Source data -
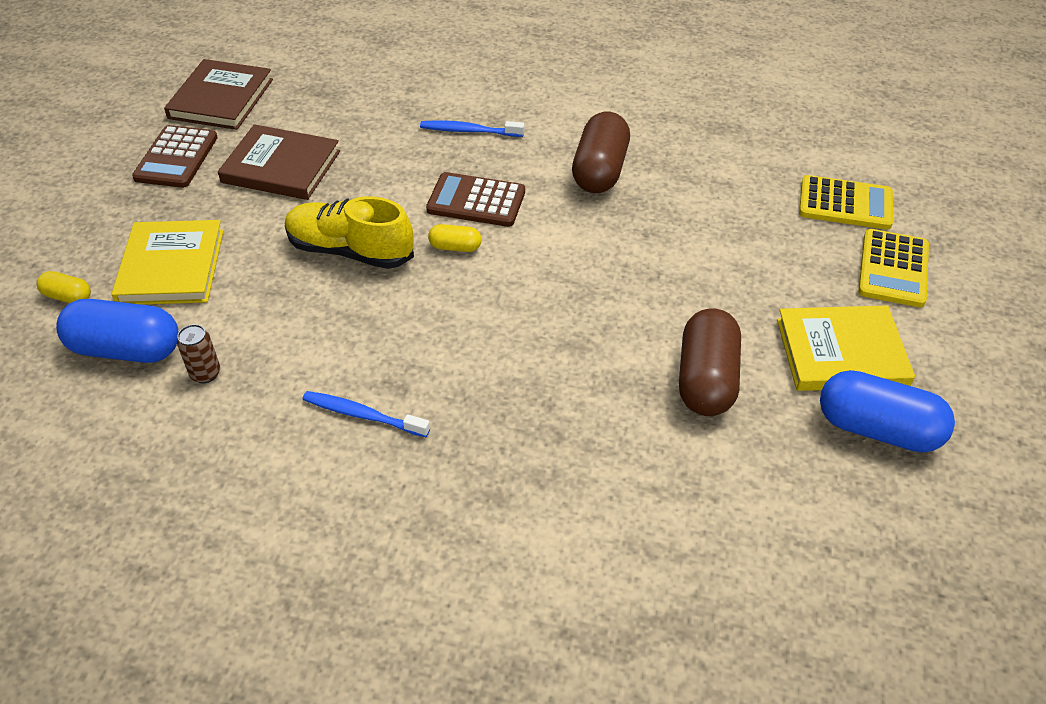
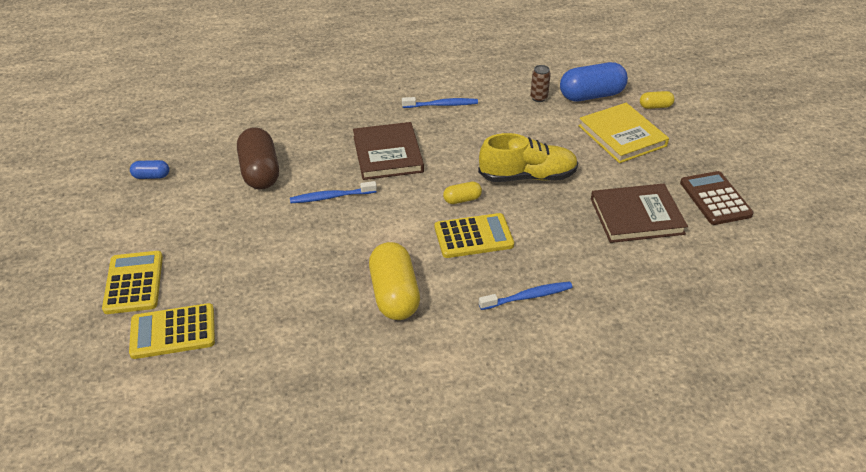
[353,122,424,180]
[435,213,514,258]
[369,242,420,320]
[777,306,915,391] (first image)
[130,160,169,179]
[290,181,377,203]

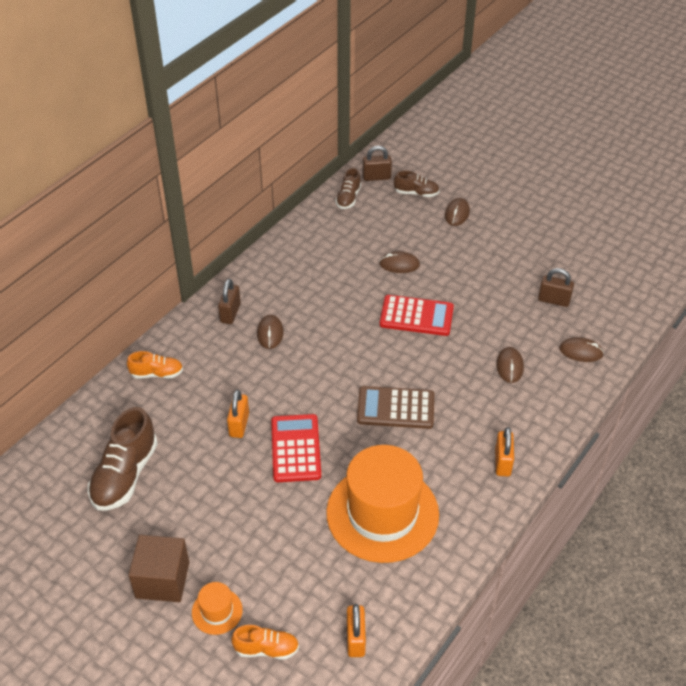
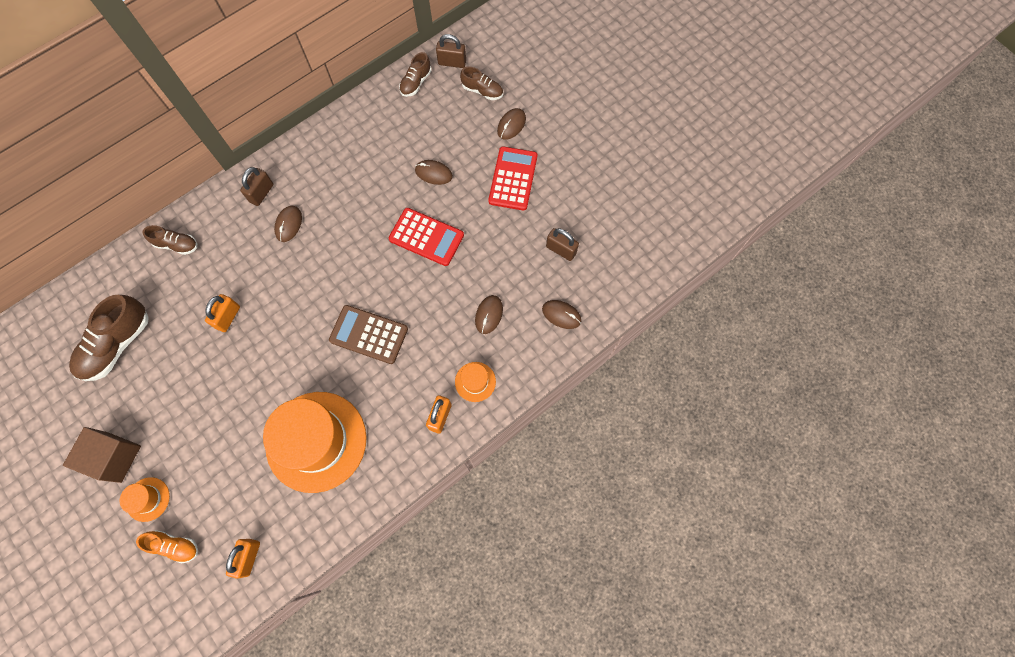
[142,225,197,255]
[488,146,537,211]
[455,362,496,402]

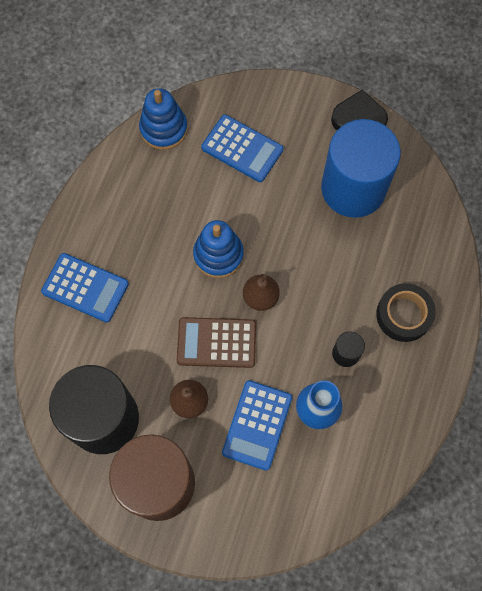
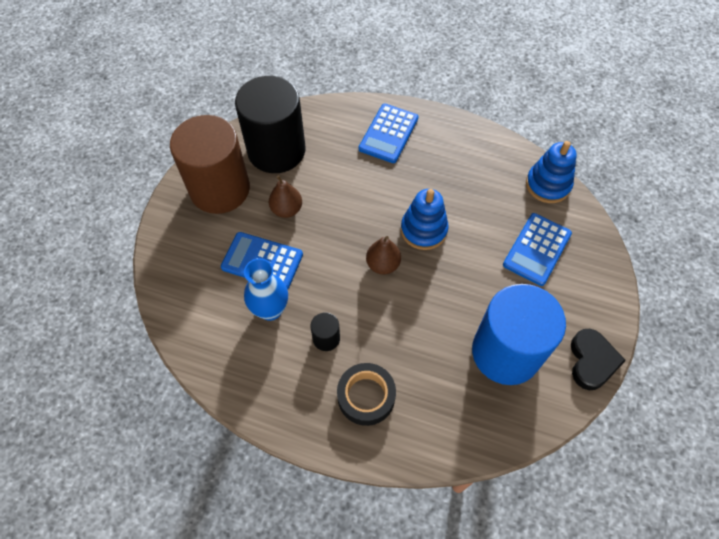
[177,317,256,368] (first image)

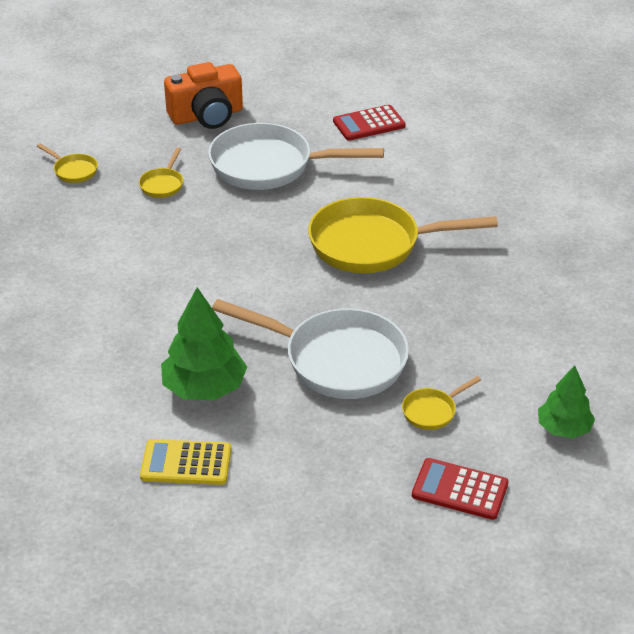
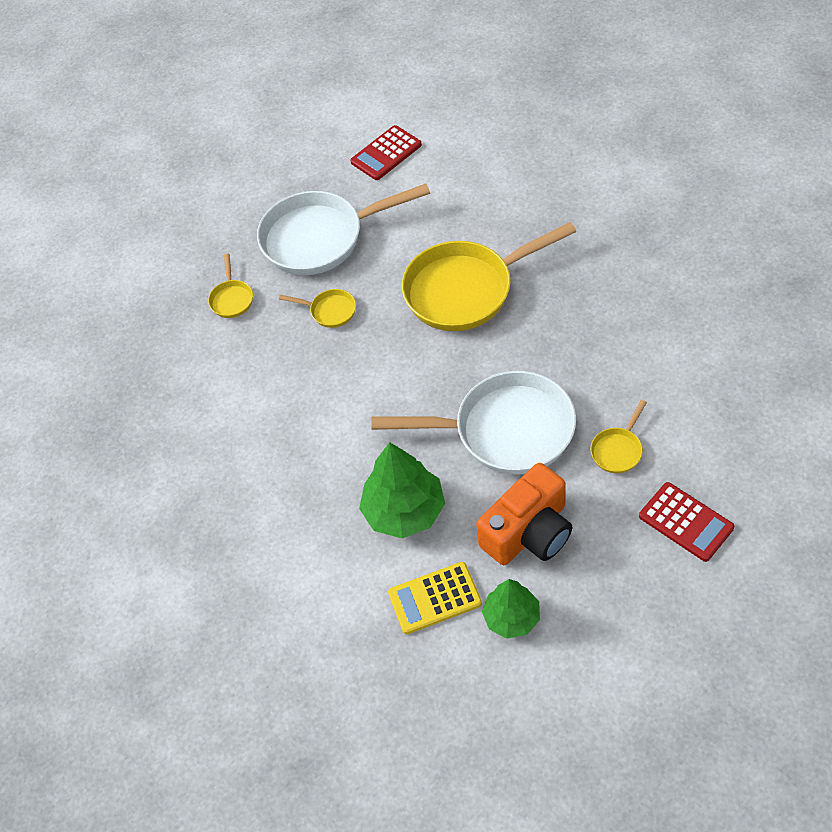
[279,289,356,328]
[476,463,572,565]
[639,482,734,562]
[482,579,540,639]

Your instructions - What is needed is an exact copy of every entry, with the pictures removed.

Written answer -
[353,122,424,180]
[435,213,514,258]
[369,242,420,320]
[777,306,915,391] (first image)
[130,160,169,179]
[290,181,377,203]

[142,225,197,255]
[488,146,537,211]
[455,362,496,402]

[177,317,256,368] (first image)

[279,289,356,328]
[476,463,572,565]
[639,482,734,562]
[482,579,540,639]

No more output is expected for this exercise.